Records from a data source
--

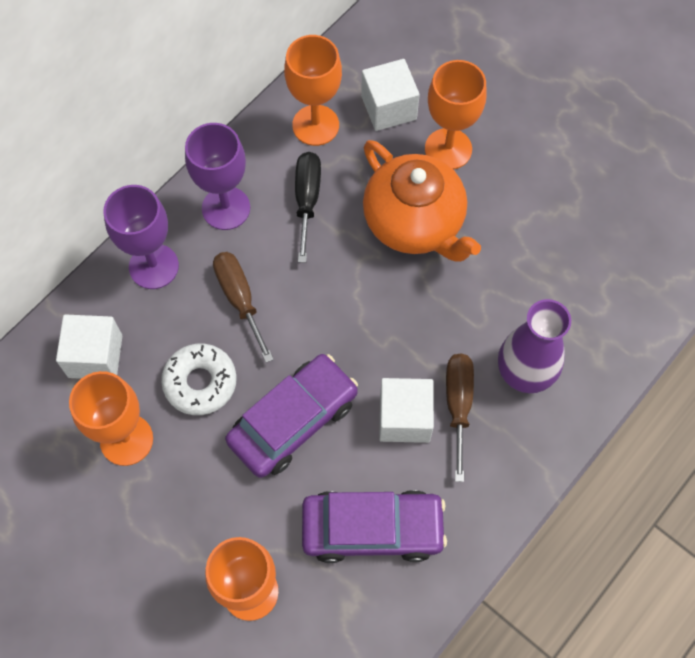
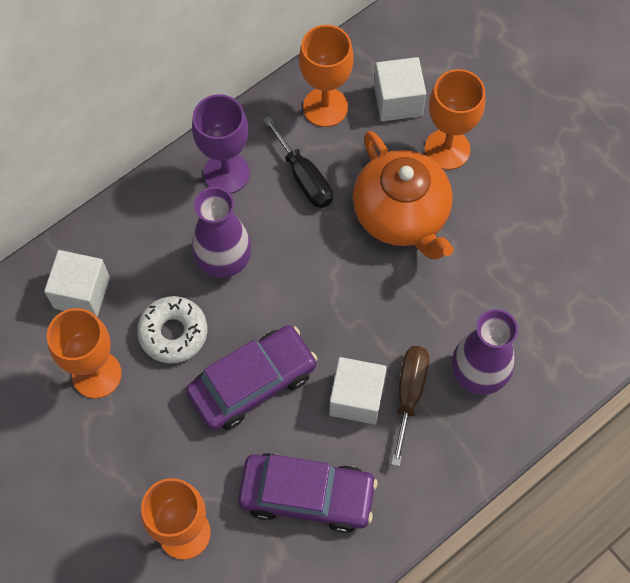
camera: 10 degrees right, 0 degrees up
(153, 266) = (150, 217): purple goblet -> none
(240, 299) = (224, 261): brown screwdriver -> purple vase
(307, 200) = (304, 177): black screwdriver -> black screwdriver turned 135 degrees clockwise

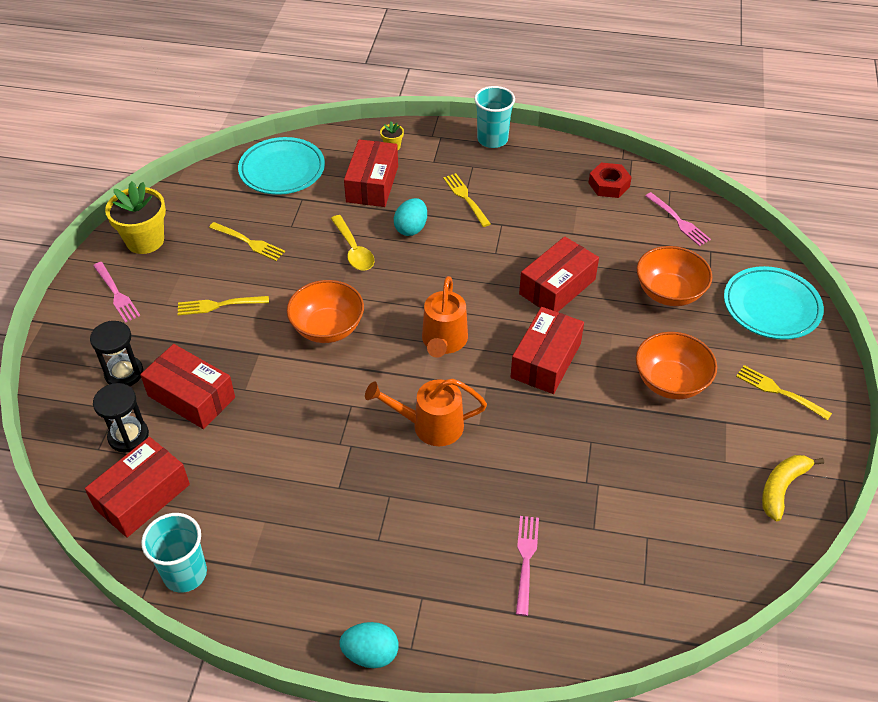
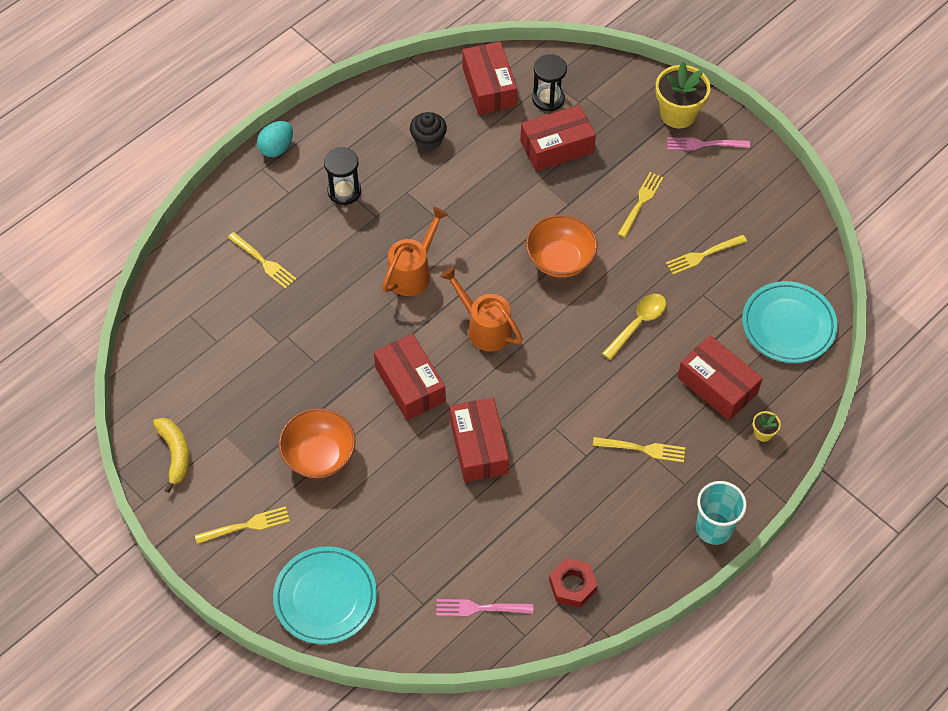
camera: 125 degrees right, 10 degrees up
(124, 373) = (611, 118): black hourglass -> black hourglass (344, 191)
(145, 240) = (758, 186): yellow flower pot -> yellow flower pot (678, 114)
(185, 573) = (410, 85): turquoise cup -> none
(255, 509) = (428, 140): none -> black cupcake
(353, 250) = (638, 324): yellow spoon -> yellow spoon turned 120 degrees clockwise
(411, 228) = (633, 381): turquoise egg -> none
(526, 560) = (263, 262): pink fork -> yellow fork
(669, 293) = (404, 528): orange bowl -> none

--

- **TASK DETAILS**: What the records say must be written out exactly, with none of their pictures.

- **EXERCISE RESPONSE**:
camera: 10 degrees right, 0 degrees up
(153, 266) = (150, 217): purple goblet -> none
(240, 299) = (224, 261): brown screwdriver -> purple vase
(307, 200) = (304, 177): black screwdriver -> black screwdriver turned 135 degrees clockwise

camera: 125 degrees right, 10 degrees up
(124, 373) = (611, 118): black hourglass -> black hourglass (344, 191)
(145, 240) = (758, 186): yellow flower pot -> yellow flower pot (678, 114)
(185, 573) = (410, 85): turquoise cup -> none
(255, 509) = (428, 140): none -> black cupcake
(353, 250) = (638, 324): yellow spoon -> yellow spoon turned 120 degrees clockwise
(411, 228) = (633, 381): turquoise egg -> none
(526, 560) = (263, 262): pink fork -> yellow fork
(669, 293) = (404, 528): orange bowl -> none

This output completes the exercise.